◆ Instructions to follow:
For this exercise, repeat every line of the material exactly.
Content starts
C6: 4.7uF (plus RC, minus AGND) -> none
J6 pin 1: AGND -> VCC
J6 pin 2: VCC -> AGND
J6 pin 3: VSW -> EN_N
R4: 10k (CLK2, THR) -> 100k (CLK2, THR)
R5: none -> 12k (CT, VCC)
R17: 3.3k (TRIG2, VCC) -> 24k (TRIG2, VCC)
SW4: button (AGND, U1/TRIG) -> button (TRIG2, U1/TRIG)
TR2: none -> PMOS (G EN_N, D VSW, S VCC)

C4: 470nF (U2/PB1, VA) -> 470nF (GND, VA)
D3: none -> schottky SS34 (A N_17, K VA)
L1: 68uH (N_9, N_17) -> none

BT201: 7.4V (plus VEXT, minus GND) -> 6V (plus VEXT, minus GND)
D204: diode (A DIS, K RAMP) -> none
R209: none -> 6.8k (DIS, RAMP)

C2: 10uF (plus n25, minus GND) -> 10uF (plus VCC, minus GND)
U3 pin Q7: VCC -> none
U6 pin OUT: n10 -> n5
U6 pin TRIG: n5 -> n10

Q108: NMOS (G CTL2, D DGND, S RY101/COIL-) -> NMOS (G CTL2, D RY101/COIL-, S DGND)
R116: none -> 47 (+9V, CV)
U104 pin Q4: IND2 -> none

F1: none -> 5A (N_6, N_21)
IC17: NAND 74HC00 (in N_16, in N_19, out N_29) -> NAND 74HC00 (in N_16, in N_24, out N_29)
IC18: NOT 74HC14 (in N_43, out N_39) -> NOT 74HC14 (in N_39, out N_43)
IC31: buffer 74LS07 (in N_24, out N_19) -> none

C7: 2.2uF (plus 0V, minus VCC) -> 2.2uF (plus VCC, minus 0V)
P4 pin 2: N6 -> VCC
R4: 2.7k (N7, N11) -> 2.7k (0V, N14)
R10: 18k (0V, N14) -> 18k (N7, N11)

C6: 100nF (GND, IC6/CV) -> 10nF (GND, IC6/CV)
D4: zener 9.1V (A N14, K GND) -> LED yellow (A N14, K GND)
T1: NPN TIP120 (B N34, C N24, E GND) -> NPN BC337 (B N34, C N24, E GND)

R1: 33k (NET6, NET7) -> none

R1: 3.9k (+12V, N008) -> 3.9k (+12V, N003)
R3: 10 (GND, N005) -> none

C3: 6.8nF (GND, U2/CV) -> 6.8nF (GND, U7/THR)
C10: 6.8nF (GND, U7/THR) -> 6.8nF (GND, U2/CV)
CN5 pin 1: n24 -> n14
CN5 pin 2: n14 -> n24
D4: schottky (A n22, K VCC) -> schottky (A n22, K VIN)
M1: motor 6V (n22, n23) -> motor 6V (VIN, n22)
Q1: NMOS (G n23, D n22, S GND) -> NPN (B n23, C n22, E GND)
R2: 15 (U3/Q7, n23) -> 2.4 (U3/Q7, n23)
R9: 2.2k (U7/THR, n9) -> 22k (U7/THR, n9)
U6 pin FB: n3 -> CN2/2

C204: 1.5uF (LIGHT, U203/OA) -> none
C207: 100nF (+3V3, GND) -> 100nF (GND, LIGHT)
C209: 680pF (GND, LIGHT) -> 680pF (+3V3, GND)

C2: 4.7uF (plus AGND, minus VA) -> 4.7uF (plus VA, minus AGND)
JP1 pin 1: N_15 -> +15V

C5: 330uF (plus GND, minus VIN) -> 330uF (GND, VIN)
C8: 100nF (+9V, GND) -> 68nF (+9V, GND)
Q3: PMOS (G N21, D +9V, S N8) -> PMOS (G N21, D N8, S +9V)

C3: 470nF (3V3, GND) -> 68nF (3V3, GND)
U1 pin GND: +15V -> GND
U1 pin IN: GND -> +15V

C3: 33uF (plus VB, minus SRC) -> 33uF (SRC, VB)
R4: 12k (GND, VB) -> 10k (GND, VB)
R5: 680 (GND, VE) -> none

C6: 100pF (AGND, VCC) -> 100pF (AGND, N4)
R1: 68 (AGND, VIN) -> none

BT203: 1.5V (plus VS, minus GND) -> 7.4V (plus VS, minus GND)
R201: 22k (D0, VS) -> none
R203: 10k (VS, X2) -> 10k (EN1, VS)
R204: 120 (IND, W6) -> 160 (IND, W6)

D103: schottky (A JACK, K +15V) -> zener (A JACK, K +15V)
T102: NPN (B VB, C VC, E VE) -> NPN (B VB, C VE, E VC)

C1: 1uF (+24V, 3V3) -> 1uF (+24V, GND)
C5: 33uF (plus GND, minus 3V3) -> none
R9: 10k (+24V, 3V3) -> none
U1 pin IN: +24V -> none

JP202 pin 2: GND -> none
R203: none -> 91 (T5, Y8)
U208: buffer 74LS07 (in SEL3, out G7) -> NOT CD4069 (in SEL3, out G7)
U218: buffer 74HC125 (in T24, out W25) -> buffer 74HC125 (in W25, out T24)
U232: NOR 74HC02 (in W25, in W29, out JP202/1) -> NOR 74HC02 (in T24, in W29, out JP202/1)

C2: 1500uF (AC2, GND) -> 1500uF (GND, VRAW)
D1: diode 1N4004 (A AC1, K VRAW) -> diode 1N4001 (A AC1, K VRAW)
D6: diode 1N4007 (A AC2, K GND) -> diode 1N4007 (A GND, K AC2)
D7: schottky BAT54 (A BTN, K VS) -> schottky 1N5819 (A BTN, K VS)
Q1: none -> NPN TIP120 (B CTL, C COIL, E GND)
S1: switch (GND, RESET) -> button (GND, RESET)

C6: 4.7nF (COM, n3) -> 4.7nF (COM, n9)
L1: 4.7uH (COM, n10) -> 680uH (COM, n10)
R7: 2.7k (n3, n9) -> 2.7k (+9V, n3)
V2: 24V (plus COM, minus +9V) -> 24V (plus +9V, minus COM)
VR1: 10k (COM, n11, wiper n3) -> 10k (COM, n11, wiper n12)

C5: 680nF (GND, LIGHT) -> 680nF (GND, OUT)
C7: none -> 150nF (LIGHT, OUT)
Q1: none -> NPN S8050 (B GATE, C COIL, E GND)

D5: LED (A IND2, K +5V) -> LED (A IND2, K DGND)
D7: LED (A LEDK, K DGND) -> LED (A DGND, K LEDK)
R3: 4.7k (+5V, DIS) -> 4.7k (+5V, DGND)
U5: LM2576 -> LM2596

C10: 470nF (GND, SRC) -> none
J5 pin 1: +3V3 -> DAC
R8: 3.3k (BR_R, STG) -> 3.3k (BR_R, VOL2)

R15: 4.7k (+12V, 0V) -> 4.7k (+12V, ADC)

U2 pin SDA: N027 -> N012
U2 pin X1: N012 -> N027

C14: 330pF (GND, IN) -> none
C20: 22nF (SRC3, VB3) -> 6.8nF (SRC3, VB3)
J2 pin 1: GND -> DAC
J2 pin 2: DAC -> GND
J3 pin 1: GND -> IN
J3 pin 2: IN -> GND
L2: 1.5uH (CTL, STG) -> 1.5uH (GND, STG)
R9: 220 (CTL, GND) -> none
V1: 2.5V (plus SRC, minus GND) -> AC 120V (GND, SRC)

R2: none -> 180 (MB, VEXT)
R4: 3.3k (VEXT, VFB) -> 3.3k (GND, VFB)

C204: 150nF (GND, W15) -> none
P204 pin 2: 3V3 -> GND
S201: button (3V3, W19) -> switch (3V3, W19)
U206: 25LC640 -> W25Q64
Content ends
◆ The completed task:
C6: 4.7uF (plus RC, minus AGND) -> none
J6 pin 1: AGND -> VCC
J6 pin 2: VCC -> AGND
J6 pin 3: VSW -> EN_N
R4: 10k (CLK2, THR) -> 100k (CLK2, THR)
R5: none -> 12k (CT, VCC)
R17: 3.3k (TRIG2, VCC) -> 24k (TRIG2, VCC)
SW4: button (AGND, U1/TRIG) -> button (TRIG2, U1/TRIG)
TR2: none -> PMOS (G EN_N, D VSW, S VCC)

C4: 470nF (U2/PB1, VA) -> 470nF (GND, VA)
D3: none -> schottky SS34 (A N_17, K VA)
L1: 68uH (N_9, N_17) -> none

BT201: 7.4V (plus VEXT, minus GND) -> 6V (plus VEXT, minus GND)
D204: diode (A DIS, K RAMP) -> none
R209: none -> 6.8k (DIS, RAMP)

C2: 10uF (plus n25, minus GND) -> 10uF (plus VCC, minus GND)
U3 pin Q7: VCC -> none
U6 pin OUT: n10 -> n5
U6 pin TRIG: n5 -> n10

Q108: NMOS (G CTL2, D DGND, S RY101/COIL-) -> NMOS (G CTL2, D RY101/COIL-, S DGND)
R116: none -> 47 (+9V, CV)
U104 pin Q4: IND2 -> none

F1: none -> 5A (N_6, N_21)
IC17: NAND 74HC00 (in N_16, in N_19, out N_29) -> NAND 74HC00 (in N_16, in N_24, out N_29)
IC18: NOT 74HC14 (in N_43, out N_39) -> NOT 74HC14 (in N_39, out N_43)
IC31: buffer 74LS07 (in N_24, out N_19) -> none

C7: 2.2uF (plus 0V, minus VCC) -> 2.2uF (plus VCC, minus 0V)
P4 pin 2: N6 -> VCC
R4: 2.7k (N7, N11) -> 2.7k (0V, N14)
R10: 18k (0V, N14) -> 18k (N7, N11)

C6: 100nF (GND, IC6/CV) -> 10nF (GND, IC6/CV)
D4: zener 9.1V (A N14, K GND) -> LED yellow (A N14, K GND)
T1: NPN TIP120 (B N34, C N24, E GND) -> NPN BC337 (B N34, C N24, E GND)

R1: 33k (NET6, NET7) -> none

R1: 3.9k (+12V, N008) -> 3.9k (+12V, N003)
R3: 10 (GND, N005) -> none

C3: 6.8nF (GND, U2/CV) -> 6.8nF (GND, U7/THR)
C10: 6.8nF (GND, U7/THR) -> 6.8nF (GND, U2/CV)
CN5 pin 1: n24 -> n14
CN5 pin 2: n14 -> n24
D4: schottky (A n22, K VCC) -> schottky (A n22, K VIN)
M1: motor 6V (n22, n23) -> motor 6V (VIN, n22)
Q1: NMOS (G n23, D n22, S GND) -> NPN (B n23, C n22, E GND)
R2: 15 (U3/Q7, n23) -> 2.4 (U3/Q7, n23)
R9: 2.2k (U7/THR, n9) -> 22k (U7/THR, n9)
U6 pin FB: n3 -> CN2/2

C204: 1.5uF (LIGHT, U203/OA) -> none
C207: 100nF (+3V3, GND) -> 100nF (GND, LIGHT)
C209: 680pF (GND, LIGHT) -> 680pF (+3V3, GND)

C2: 4.7uF (plus AGND, minus VA) -> 4.7uF (plus VA, minus AGND)
JP1 pin 1: N_15 -> +15V

C5: 330uF (plus GND, minus VIN) -> 330uF (GND, VIN)
C8: 100nF (+9V, GND) -> 68nF (+9V, GND)
Q3: PMOS (G N21, D +9V, S N8) -> PMOS (G N21, D N8, S +9V)

C3: 470nF (3V3, GND) -> 68nF (3V3, GND)
U1 pin GND: +15V -> GND
U1 pin IN: GND -> +15V

C3: 33uF (plus VB, minus SRC) -> 33uF (SRC, VB)
R4: 12k (GND, VB) -> 10k (GND, VB)
R5: 680 (GND, VE) -> none

C6: 100pF (AGND, VCC) -> 100pF (AGND, N4)
R1: 68 (AGND, VIN) -> none

BT203: 1.5V (plus VS, minus GND) -> 7.4V (plus VS, minus GND)
R201: 22k (D0, VS) -> none
R203: 10k (VS, X2) -> 10k (EN1, VS)
R204: 120 (IND, W6) -> 160 (IND, W6)

D103: schottky (A JACK, K +15V) -> zener (A JACK, K +15V)
T102: NPN (B VB, C VC, E VE) -> NPN (B VB, C VE, E VC)

C1: 1uF (+24V, 3V3) -> 1uF (+24V, GND)
C5: 33uF (plus GND, minus 3V3) -> none
R9: 10k (+24V, 3V3) -> none
U1 pin IN: +24V -> none

JP202 pin 2: GND -> none
R203: none -> 91 (T5, Y8)
U208: buffer 74LS07 (in SEL3, out G7) -> NOT CD4069 (in SEL3, out G7)
U218: buffer 74HC125 (in T24, out W25) -> buffer 74HC125 (in W25, out T24)
U232: NOR 74HC02 (in W25, in W29, out JP202/1) -> NOR 74HC02 (in T24, in W29, out JP202/1)

C2: 1500uF (AC2, GND) -> 1500uF (GND, VRAW)
D1: diode 1N4004 (A AC1, K VRAW) -> diode 1N4001 (A AC1, K VRAW)
D6: diode 1N4007 (A AC2, K GND) -> diode 1N4007 (A GND, K AC2)
D7: schottky BAT54 (A BTN, K VS) -> schottky 1N5819 (A BTN, K VS)
Q1: none -> NPN TIP120 (B CTL, C COIL, E GND)
S1: switch (GND, RESET) -> button (GND, RESET)

C6: 4.7nF (COM, n3) -> 4.7nF (COM, n9)
L1: 4.7uH (COM, n10) -> 680uH (COM, n10)
R7: 2.7k (n3, n9) -> 2.7k (+9V, n3)
V2: 24V (plus COM, minus +9V) -> 24V (plus +9V, minus COM)
VR1: 10k (COM, n11, wiper n3) -> 10k (COM, n11, wiper n12)

C5: 680nF (GND, LIGHT) -> 680nF (GND, OUT)
C7: none -> 150nF (LIGHT, OUT)
Q1: none -> NPN S8050 (B GATE, C COIL, E GND)

D5: LED (A IND2, K +5V) -> LED (A IND2, K DGND)
D7: LED (A LEDK, K DGND) -> LED (A DGND, K LEDK)
R3: 4.7k (+5V, DIS) -> 4.7k (+5V, DGND)
U5: LM2576 -> LM2596

C10: 470nF (GND, SRC) -> none
J5 pin 1: +3V3 -> DAC
R8: 3.3k (BR_R, STG) -> 3.3k (BR_R, VOL2)

R15: 4.7k (+12V, 0V) -> 4.7k (+12V, ADC)

U2 pin SDA: N027 -> N012
U2 pin X1: N012 -> N027

C14: 330pF (GND, IN) -> none
C20: 22nF (SRC3, VB3) -> 6.8nF (SRC3, VB3)
J2 pin 1: GND -> DAC
J2 pin 2: DAC -> GND
J3 pin 1: GND -> IN
J3 pin 2: IN -> GND
L2: 1.5uH (CTL, STG) -> 1.5uH (GND, STG)
R9: 220 (CTL, GND) -> none
V1: 2.5V (plus SRC, minus GND) -> AC 120V (GND, SRC)

R2: none -> 180 (MB, VEXT)
R4: 3.3k (VEXT, VFB) -> 3.3k (GND, VFB)

C204: 150nF (GND, W15) -> none
P204 pin 2: 3V3 -> GND
S201: button (3V3, W19) -> switch (3V3, W19)
U206: 25LC640 -> W25Q64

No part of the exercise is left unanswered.